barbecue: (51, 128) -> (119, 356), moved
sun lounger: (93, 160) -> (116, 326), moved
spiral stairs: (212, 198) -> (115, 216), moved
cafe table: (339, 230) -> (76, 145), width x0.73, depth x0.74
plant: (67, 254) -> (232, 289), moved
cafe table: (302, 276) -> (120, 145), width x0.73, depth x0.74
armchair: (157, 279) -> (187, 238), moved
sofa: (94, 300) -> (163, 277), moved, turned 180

Your objective ▸ Lines from the one containing "cafe table: (302, 276)" through the final line of the entries are the only ones to print, and each must match exactly.

Solution to the problem ▸
cafe table: (302, 276) -> (120, 145), width x0.73, depth x0.74
armchair: (157, 279) -> (187, 238), moved
sofa: (94, 300) -> (163, 277), moved, turned 180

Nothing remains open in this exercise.